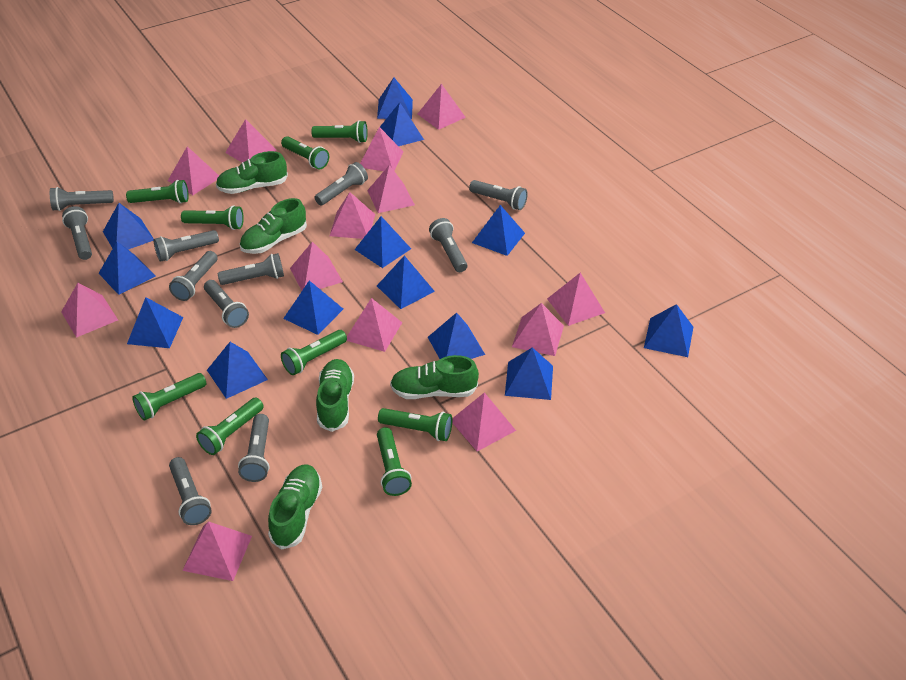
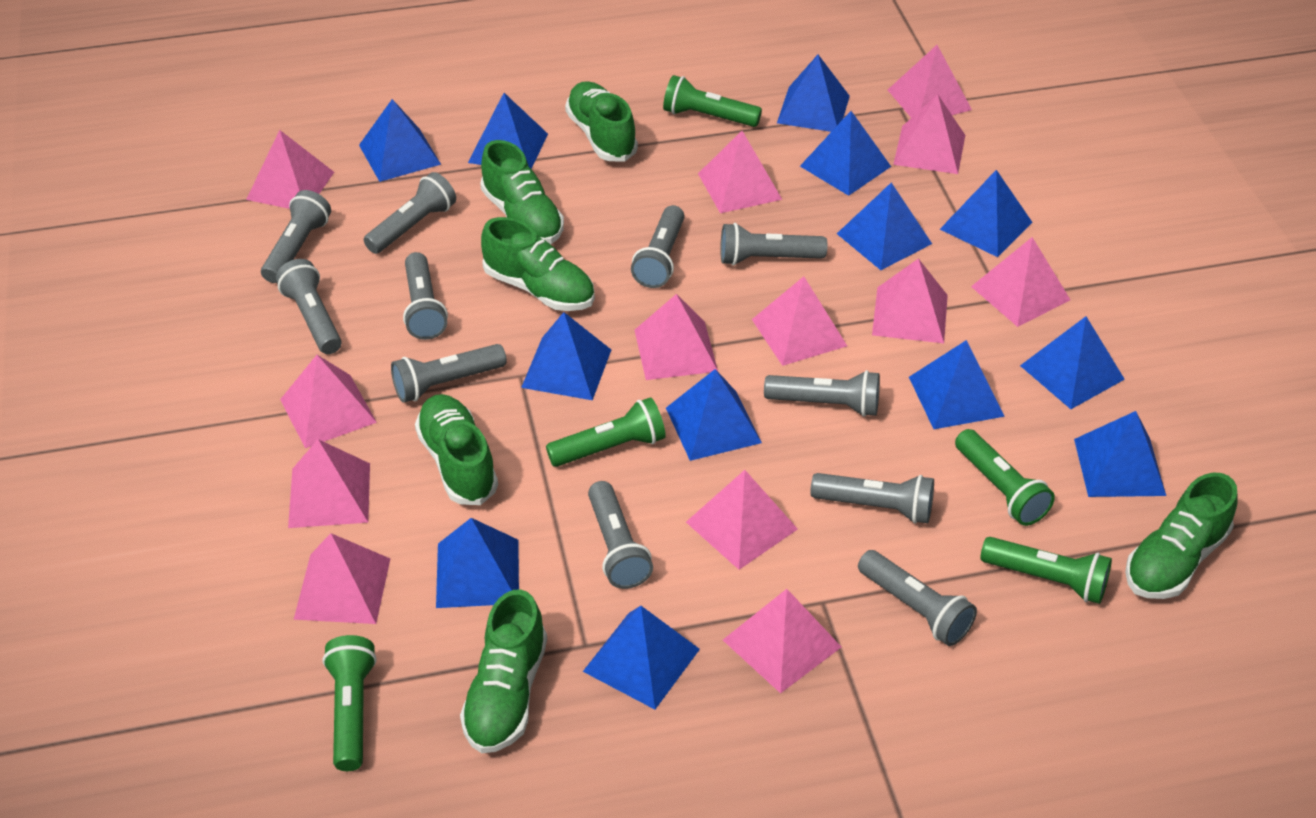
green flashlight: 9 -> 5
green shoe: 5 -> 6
- - - -
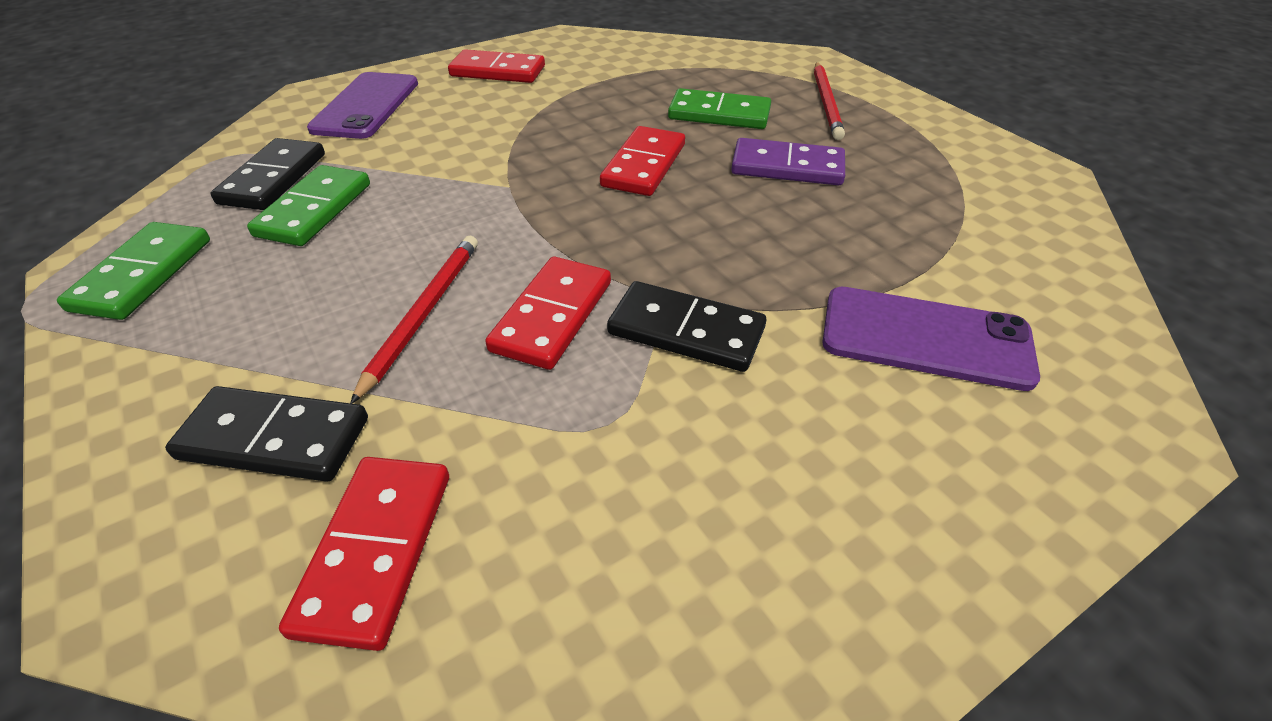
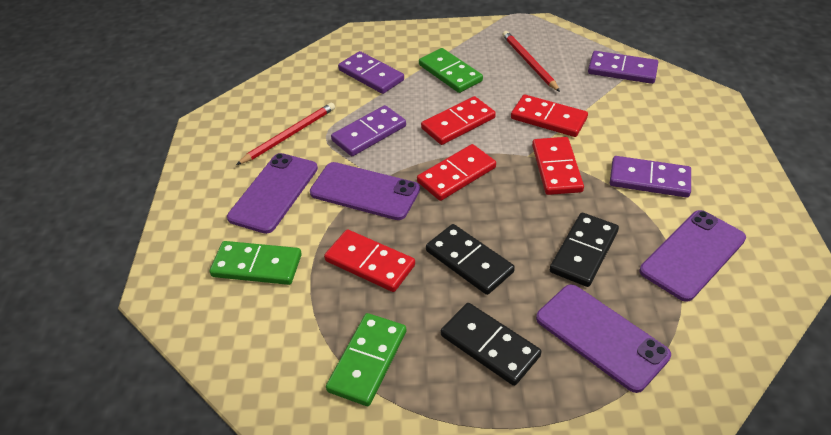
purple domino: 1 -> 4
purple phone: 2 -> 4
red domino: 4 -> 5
- - - -
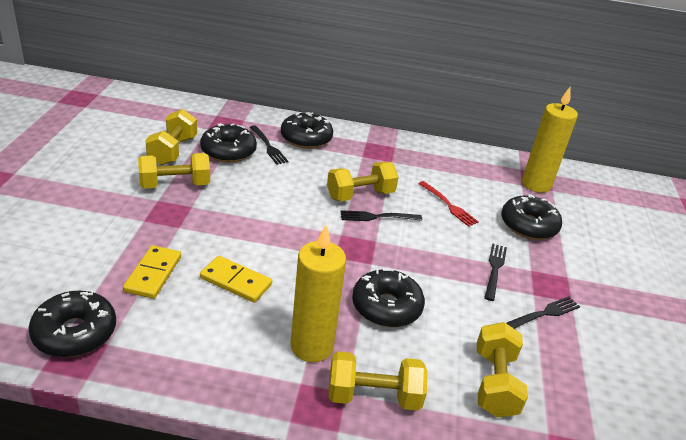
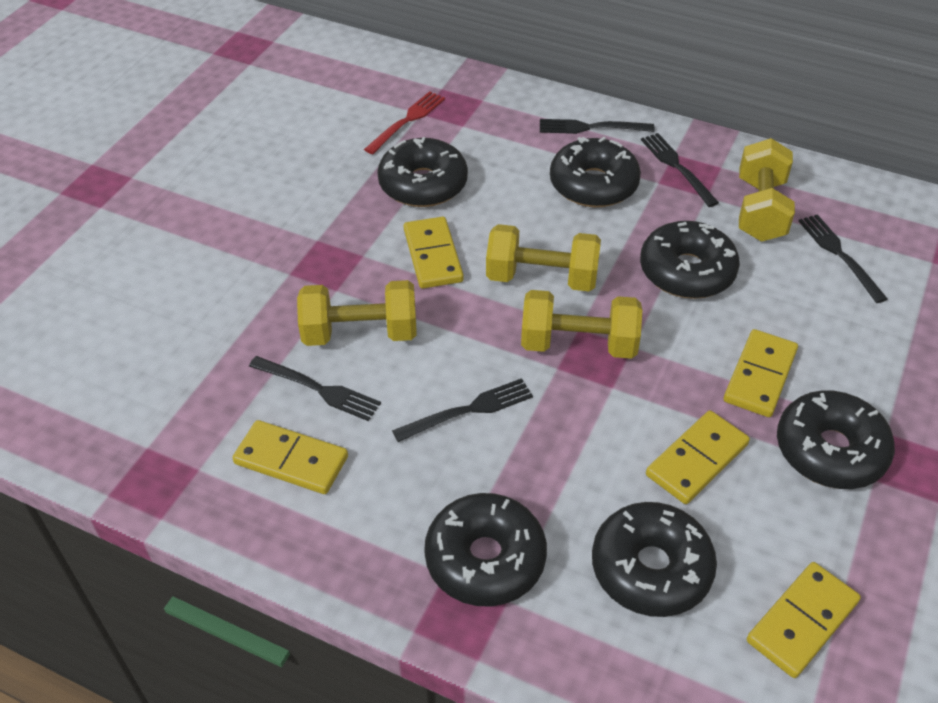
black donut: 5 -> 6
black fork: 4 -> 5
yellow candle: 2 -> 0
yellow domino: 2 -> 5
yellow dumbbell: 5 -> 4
- - - -
Transcribe each line of the data above, unaltered, from the one where "yellow candle: 2 -> 0" appears to the one where "yellow dumbbell: 5 -> 4" appears, inclusive of both.

yellow candle: 2 -> 0
yellow domino: 2 -> 5
yellow dumbbell: 5 -> 4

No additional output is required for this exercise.